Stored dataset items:
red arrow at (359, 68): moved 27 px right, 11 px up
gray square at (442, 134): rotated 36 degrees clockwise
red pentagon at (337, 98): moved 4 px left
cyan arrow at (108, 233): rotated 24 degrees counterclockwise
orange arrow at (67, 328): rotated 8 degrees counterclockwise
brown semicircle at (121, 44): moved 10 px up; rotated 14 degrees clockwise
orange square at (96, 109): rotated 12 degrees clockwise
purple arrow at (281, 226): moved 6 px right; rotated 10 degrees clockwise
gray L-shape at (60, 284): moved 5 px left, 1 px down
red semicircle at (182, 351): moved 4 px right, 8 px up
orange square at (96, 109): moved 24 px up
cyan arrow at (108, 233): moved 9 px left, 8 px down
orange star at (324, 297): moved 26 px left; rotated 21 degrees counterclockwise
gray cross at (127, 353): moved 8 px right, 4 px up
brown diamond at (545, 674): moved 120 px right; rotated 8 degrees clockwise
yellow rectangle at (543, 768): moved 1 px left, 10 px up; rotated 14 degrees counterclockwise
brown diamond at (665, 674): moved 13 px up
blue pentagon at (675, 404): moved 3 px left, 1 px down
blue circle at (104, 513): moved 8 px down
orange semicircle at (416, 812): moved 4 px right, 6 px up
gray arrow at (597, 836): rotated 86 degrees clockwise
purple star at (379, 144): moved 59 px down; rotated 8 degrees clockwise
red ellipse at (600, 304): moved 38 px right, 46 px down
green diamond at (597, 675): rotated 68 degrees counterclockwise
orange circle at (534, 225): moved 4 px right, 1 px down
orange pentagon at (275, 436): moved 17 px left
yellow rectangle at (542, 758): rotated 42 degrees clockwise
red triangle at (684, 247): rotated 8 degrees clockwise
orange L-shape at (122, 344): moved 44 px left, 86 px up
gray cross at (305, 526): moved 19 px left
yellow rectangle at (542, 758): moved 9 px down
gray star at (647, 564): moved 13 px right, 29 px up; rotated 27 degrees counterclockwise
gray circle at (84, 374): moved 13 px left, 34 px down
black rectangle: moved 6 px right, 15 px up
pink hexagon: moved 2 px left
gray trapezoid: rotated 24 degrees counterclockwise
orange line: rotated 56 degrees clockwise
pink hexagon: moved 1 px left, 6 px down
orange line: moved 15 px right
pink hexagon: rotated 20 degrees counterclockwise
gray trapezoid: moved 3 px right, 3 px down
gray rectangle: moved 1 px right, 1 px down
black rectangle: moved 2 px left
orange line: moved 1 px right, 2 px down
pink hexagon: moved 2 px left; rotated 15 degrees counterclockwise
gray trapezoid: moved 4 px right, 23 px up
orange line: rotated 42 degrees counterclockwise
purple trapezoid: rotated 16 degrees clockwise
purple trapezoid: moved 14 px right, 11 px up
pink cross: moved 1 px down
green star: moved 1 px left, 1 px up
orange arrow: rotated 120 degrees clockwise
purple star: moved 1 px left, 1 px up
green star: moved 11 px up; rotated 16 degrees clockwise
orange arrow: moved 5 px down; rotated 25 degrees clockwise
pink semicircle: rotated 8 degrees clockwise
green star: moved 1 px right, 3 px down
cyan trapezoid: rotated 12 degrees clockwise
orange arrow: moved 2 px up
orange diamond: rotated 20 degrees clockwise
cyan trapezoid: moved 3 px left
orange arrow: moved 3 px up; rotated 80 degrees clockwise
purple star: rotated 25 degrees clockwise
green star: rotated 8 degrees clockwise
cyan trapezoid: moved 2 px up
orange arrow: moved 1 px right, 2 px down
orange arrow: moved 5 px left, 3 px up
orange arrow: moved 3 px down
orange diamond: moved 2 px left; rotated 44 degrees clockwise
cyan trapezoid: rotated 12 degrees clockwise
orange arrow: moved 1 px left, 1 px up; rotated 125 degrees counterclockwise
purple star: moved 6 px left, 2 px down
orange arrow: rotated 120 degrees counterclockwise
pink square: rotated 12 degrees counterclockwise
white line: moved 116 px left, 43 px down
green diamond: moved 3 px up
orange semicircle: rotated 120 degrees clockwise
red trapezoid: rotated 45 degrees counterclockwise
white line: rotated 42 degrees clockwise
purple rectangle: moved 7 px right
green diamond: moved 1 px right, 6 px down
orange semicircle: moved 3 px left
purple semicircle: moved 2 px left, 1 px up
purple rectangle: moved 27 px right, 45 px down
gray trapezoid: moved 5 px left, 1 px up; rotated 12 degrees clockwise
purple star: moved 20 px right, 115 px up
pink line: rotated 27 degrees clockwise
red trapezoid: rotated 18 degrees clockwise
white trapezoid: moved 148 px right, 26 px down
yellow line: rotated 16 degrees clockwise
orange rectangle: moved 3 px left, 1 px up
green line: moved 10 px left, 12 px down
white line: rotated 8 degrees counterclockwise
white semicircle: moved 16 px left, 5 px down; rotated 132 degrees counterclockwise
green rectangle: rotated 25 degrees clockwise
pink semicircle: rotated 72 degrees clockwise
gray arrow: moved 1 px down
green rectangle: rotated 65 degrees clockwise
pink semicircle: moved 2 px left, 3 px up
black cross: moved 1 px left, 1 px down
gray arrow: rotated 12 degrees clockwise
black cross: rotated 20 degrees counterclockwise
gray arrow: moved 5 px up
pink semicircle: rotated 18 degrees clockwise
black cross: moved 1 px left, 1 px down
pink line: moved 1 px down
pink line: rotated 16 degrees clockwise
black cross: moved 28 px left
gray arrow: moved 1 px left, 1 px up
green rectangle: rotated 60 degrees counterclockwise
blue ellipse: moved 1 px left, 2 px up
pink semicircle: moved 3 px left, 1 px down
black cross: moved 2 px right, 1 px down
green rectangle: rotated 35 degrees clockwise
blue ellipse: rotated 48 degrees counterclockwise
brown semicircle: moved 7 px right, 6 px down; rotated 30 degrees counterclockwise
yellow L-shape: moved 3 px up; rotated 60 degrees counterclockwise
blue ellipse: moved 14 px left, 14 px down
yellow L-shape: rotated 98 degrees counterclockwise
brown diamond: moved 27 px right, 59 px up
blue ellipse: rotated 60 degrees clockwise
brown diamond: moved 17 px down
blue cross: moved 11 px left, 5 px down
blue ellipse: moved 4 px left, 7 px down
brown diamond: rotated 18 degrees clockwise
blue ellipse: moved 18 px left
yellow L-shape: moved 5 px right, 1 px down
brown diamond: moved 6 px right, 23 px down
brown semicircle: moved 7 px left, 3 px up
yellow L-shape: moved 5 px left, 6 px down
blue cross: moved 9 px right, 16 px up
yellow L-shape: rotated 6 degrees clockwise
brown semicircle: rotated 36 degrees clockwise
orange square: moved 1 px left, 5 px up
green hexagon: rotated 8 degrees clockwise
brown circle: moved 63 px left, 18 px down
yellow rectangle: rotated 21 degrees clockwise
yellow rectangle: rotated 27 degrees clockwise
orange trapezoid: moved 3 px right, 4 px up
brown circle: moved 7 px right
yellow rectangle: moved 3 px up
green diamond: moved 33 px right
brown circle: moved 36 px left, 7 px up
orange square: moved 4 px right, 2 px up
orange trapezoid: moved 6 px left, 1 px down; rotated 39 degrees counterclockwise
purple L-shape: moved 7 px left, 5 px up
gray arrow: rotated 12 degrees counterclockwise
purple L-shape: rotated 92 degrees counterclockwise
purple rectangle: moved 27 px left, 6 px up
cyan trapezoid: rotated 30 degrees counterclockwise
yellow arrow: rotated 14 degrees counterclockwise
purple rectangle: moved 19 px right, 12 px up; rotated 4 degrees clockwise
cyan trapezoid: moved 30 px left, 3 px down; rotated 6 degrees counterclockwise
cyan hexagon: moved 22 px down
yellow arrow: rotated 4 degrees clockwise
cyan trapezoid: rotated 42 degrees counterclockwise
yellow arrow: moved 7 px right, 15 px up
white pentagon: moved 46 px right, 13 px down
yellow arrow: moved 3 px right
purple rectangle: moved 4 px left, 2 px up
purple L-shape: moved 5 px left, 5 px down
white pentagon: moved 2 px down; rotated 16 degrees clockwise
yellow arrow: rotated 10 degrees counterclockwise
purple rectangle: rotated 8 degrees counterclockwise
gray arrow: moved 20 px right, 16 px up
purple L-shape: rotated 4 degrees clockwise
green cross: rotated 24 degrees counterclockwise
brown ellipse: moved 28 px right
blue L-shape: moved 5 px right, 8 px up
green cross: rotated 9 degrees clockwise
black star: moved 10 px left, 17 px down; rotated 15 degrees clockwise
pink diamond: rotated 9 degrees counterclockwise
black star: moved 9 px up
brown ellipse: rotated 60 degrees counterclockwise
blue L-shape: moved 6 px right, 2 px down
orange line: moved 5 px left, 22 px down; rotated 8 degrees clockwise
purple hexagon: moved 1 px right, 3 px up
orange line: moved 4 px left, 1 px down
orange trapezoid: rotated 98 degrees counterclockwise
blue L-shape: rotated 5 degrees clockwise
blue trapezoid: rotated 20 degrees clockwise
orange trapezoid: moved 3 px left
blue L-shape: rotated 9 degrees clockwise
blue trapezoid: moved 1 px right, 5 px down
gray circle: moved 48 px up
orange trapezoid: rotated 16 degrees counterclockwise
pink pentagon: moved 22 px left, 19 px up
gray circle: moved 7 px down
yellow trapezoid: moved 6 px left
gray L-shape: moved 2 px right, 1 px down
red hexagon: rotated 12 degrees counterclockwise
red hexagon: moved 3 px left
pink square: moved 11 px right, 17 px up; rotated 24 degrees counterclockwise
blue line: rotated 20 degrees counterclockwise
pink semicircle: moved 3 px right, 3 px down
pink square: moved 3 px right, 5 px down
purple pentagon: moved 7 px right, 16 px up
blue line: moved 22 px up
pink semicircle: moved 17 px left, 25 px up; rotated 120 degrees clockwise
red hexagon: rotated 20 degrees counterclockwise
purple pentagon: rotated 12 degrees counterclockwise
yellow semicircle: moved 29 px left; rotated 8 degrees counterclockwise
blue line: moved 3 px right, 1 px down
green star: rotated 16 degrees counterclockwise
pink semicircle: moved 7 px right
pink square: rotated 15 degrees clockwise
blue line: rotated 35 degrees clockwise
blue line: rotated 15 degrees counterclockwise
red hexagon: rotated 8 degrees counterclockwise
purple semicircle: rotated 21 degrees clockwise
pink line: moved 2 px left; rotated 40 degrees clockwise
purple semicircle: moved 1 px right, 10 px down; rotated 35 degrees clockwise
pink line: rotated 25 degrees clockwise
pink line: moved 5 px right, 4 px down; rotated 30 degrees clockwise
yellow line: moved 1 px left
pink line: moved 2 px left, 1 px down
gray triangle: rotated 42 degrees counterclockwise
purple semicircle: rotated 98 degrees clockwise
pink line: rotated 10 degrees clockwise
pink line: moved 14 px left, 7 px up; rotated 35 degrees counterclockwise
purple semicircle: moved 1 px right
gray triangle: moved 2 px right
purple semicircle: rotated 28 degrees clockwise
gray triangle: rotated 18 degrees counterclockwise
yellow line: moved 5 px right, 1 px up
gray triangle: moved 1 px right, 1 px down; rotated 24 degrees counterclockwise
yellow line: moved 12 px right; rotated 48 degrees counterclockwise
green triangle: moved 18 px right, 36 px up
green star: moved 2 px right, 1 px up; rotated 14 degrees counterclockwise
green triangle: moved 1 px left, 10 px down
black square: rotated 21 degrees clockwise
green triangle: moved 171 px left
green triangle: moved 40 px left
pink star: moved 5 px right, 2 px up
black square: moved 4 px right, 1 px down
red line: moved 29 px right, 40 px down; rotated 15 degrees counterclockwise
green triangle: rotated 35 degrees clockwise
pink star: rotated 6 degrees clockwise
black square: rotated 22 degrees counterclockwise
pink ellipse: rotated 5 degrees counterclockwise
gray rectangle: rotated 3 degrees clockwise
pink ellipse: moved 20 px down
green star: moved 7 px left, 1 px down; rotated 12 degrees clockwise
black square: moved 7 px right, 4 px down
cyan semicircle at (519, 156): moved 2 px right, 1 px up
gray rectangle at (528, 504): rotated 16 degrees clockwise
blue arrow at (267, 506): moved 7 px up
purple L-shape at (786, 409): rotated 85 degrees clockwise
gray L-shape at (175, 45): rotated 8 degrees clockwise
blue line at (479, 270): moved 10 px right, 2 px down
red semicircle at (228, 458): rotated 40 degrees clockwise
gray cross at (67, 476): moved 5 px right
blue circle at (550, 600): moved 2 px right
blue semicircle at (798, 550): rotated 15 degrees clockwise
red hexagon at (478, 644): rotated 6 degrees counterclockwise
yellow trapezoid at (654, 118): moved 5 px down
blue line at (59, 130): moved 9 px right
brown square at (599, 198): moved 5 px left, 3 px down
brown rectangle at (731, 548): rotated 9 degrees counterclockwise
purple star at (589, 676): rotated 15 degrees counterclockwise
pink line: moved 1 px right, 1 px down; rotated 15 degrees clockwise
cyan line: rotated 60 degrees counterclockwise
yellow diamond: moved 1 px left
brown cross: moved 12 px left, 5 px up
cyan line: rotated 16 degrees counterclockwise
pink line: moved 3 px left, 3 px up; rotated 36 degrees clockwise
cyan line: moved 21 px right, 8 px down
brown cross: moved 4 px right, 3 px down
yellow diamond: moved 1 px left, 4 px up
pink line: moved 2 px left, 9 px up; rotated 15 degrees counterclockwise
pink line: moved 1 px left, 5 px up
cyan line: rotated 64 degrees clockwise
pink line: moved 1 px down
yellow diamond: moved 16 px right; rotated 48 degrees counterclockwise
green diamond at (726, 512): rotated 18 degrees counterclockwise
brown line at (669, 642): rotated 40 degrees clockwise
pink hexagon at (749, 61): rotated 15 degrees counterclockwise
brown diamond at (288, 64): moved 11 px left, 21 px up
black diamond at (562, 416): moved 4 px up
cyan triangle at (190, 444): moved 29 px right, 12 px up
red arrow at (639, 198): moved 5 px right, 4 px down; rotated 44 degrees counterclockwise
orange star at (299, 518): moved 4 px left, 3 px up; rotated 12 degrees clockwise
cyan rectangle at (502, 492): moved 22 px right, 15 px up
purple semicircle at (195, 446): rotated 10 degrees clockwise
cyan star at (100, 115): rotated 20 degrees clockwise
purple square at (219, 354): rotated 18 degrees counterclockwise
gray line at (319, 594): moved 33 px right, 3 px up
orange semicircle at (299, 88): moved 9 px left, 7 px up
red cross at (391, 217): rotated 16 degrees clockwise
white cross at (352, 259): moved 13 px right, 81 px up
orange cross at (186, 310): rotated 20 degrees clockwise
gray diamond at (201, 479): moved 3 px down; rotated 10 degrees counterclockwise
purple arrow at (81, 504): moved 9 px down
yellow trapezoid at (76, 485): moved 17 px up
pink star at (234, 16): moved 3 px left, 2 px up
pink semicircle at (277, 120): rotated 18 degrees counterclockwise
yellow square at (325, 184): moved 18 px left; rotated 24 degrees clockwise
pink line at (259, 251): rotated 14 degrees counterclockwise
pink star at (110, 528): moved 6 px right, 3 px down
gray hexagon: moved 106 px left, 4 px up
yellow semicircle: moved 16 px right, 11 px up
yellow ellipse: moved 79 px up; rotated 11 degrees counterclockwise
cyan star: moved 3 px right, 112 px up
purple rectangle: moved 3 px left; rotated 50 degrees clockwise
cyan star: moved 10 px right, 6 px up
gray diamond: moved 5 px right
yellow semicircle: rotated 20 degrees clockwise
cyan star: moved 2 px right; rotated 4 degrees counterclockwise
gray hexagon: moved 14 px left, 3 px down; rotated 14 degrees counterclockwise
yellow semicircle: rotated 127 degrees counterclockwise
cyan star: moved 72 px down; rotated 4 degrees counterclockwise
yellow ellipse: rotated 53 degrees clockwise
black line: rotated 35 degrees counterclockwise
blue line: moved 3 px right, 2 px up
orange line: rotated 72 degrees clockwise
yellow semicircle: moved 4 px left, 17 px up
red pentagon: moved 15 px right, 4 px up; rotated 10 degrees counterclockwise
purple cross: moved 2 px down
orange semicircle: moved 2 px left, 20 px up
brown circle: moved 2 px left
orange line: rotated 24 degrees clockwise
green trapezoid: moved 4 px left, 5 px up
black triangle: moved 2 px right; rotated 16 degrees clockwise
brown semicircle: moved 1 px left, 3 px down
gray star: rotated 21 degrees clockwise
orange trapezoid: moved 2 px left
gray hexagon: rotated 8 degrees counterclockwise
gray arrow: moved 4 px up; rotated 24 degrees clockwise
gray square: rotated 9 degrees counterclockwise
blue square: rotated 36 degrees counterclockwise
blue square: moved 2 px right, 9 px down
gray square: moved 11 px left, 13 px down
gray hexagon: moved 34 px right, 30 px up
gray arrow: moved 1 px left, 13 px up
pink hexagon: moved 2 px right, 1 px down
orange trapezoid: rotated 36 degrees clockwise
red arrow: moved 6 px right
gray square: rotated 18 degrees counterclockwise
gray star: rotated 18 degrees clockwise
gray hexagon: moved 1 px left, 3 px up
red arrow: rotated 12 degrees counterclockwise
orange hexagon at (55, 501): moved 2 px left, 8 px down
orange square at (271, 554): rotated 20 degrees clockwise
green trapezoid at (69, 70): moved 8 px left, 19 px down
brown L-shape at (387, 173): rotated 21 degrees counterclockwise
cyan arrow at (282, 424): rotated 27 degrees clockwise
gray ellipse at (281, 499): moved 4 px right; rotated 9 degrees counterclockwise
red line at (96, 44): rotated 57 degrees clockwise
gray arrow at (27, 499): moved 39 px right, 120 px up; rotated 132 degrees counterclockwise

THE REQUEST —
Update the items from the first line through the line containing "gray L-shape at (60, 284): moved", inclusive, so that "orange" becomes "yellow" and everything else stays the same.

RESULT —
red arrow at (359, 68): moved 27 px right, 11 px up
gray square at (442, 134): rotated 36 degrees clockwise
red pentagon at (337, 98): moved 4 px left
cyan arrow at (108, 233): rotated 24 degrees counterclockwise
yellow arrow at (67, 328): rotated 8 degrees counterclockwise
brown semicircle at (121, 44): moved 10 px up; rotated 14 degrees clockwise
yellow square at (96, 109): rotated 12 degrees clockwise
purple arrow at (281, 226): moved 6 px right; rotated 10 degrees clockwise
gray L-shape at (60, 284): moved 5 px left, 1 px down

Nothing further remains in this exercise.